*TASK DIRECTIONS*
Output only these lines, set down exactly: the one containing "R25: 18 (BUF, STG) -> 510 (BUF, STG)" and each line after it through the end of the records.

*INPUT FOR THIS TASK*
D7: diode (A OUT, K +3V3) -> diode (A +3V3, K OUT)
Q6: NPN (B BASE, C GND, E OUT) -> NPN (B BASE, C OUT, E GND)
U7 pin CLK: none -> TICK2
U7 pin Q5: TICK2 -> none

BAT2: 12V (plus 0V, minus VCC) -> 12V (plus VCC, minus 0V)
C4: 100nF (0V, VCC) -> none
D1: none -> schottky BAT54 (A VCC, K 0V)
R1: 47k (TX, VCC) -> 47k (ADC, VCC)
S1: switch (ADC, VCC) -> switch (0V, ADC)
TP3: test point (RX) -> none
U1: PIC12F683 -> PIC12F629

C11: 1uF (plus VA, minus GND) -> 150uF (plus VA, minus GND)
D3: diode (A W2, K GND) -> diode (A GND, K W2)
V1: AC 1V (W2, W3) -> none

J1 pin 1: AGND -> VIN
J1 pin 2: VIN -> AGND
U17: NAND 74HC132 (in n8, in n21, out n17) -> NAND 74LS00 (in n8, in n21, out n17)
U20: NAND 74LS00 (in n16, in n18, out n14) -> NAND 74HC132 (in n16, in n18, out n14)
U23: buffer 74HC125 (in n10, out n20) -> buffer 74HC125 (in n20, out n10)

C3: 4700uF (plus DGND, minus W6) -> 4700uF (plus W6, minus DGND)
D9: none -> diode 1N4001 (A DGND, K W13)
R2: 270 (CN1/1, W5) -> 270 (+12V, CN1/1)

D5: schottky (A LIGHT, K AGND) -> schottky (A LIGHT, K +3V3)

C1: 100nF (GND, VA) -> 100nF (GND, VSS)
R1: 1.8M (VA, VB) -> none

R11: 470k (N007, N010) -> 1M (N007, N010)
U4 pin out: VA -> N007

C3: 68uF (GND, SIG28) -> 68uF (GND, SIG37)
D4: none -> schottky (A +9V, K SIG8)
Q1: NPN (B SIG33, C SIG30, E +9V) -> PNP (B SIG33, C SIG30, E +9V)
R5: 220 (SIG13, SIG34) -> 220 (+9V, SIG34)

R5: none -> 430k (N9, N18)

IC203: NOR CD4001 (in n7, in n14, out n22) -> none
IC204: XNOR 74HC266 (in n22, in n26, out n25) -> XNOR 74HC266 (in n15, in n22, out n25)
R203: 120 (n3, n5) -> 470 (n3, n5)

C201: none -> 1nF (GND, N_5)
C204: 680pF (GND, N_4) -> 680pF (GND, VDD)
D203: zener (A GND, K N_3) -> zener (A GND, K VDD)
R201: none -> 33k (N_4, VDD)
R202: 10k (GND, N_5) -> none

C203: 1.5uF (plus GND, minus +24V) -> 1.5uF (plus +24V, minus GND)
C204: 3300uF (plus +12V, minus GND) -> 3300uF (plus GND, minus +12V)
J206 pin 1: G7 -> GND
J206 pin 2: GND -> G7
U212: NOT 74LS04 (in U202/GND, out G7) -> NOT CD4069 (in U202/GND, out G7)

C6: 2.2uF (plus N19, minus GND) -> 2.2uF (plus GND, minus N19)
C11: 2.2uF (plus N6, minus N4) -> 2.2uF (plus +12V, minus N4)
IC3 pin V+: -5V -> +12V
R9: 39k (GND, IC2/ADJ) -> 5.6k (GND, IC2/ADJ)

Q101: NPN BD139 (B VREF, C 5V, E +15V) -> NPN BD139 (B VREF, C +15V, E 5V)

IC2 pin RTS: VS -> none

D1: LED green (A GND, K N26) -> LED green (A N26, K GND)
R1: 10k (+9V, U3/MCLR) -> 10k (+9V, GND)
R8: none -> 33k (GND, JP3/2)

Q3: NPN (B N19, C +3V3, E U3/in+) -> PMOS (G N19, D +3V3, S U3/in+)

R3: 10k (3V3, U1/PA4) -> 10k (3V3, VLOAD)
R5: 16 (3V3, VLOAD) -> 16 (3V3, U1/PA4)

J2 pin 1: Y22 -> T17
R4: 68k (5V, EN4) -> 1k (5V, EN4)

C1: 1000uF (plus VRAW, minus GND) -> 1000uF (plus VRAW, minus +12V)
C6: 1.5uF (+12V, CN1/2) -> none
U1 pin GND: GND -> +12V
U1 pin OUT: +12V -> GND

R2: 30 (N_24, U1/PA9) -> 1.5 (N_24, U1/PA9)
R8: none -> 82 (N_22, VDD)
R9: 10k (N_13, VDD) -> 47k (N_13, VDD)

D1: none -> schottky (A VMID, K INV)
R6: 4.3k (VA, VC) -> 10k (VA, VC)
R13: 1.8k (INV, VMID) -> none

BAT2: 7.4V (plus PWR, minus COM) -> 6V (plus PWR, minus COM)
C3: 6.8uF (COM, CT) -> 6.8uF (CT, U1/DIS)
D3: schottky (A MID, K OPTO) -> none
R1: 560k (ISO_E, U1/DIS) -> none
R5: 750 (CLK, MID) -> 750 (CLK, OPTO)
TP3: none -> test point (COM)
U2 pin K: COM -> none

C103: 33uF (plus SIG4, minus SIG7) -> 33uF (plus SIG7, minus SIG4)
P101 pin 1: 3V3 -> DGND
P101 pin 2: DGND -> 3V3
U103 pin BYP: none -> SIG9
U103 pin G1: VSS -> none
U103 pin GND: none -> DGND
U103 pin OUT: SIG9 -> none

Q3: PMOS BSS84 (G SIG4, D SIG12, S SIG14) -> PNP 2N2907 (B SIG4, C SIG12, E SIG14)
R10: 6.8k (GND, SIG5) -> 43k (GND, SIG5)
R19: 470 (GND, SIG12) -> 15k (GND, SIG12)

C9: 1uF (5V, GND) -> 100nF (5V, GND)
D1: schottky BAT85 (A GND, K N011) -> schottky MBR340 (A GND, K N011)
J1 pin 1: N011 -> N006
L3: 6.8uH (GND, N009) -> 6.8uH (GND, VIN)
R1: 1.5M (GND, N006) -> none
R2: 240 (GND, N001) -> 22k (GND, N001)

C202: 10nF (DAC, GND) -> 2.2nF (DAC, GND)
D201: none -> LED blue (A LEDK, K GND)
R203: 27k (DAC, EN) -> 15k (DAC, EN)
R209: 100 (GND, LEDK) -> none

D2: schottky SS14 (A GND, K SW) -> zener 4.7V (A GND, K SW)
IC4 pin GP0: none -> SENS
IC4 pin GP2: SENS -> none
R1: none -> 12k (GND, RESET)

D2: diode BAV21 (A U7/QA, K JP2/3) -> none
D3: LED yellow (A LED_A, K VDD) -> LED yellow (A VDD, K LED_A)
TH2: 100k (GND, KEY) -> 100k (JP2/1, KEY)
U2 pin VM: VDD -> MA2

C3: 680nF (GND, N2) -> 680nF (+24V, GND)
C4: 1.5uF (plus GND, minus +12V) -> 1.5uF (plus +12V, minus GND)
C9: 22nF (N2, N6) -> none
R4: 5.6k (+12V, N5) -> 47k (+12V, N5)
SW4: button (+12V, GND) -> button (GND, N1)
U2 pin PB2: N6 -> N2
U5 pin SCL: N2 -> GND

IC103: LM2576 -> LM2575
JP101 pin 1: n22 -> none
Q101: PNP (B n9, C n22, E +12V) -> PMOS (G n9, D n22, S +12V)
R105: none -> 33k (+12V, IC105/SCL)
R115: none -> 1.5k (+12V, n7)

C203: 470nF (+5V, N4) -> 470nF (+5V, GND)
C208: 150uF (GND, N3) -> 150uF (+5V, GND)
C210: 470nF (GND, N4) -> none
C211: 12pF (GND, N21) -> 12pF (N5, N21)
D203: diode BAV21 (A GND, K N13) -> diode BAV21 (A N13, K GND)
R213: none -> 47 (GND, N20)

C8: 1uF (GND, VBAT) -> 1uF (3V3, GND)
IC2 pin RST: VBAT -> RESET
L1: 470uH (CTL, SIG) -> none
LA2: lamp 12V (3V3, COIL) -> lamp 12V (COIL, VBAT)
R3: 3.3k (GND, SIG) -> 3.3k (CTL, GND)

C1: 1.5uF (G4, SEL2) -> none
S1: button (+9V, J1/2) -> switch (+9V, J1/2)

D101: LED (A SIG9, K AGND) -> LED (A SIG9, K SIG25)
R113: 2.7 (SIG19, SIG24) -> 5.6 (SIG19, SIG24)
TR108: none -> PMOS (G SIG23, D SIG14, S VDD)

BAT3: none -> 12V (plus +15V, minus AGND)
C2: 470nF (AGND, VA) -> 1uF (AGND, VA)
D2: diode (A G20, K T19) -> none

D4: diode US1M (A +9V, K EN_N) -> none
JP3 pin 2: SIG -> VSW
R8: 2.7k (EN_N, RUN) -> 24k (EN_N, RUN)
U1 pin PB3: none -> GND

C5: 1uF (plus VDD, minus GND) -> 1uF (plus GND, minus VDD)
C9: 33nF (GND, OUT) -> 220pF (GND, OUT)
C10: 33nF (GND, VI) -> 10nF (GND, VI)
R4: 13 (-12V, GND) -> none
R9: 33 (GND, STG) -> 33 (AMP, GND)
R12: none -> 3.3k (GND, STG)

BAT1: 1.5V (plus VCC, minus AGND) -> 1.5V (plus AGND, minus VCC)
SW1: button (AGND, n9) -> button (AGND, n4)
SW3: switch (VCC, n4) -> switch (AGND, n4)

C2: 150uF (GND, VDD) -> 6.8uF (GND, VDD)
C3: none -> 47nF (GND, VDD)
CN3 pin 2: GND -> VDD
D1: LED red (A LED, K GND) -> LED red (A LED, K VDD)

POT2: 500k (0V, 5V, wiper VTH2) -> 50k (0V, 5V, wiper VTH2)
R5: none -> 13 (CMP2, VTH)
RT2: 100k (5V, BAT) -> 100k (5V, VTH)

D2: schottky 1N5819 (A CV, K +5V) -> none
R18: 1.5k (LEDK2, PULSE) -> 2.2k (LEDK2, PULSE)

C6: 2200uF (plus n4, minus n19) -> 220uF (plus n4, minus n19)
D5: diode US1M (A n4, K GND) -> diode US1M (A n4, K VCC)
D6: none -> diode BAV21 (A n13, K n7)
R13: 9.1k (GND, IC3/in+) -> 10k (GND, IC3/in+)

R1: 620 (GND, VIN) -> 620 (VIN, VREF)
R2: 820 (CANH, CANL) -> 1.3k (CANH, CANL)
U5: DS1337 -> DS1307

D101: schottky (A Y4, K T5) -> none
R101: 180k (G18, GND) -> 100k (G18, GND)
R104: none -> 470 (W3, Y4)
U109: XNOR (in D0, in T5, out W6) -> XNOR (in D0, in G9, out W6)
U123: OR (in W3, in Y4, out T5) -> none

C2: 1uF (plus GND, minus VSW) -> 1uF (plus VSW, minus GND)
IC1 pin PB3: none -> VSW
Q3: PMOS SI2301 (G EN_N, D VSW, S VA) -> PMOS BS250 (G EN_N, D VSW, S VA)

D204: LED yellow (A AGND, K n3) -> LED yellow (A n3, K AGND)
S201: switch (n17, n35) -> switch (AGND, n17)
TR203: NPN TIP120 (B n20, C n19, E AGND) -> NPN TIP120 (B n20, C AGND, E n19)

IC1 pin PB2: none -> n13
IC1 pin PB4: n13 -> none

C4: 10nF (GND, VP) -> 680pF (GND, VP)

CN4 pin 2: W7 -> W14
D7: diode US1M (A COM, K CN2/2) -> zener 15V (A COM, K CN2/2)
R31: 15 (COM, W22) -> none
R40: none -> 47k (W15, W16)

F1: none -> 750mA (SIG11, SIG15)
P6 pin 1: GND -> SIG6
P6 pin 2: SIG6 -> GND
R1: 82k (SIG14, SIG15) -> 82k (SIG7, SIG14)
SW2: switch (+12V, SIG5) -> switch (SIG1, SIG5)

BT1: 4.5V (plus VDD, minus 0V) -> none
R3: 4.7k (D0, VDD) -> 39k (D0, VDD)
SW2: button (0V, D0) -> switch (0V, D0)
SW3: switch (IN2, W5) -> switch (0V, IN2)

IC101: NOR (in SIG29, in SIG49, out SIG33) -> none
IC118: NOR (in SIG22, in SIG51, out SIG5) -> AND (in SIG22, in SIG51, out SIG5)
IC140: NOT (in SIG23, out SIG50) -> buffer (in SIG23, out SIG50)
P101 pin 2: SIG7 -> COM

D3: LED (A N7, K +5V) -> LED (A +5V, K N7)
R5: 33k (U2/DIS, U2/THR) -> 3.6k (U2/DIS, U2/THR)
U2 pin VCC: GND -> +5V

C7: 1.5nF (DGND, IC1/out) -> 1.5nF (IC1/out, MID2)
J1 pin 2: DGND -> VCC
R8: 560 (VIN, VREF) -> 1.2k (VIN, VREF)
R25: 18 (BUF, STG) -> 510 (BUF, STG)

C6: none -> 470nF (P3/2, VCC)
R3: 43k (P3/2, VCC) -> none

*WORKED SOLUTION*
R25: 18 (BUF, STG) -> 510 (BUF, STG)

C6: none -> 470nF (P3/2, VCC)
R3: 43k (P3/2, VCC) -> none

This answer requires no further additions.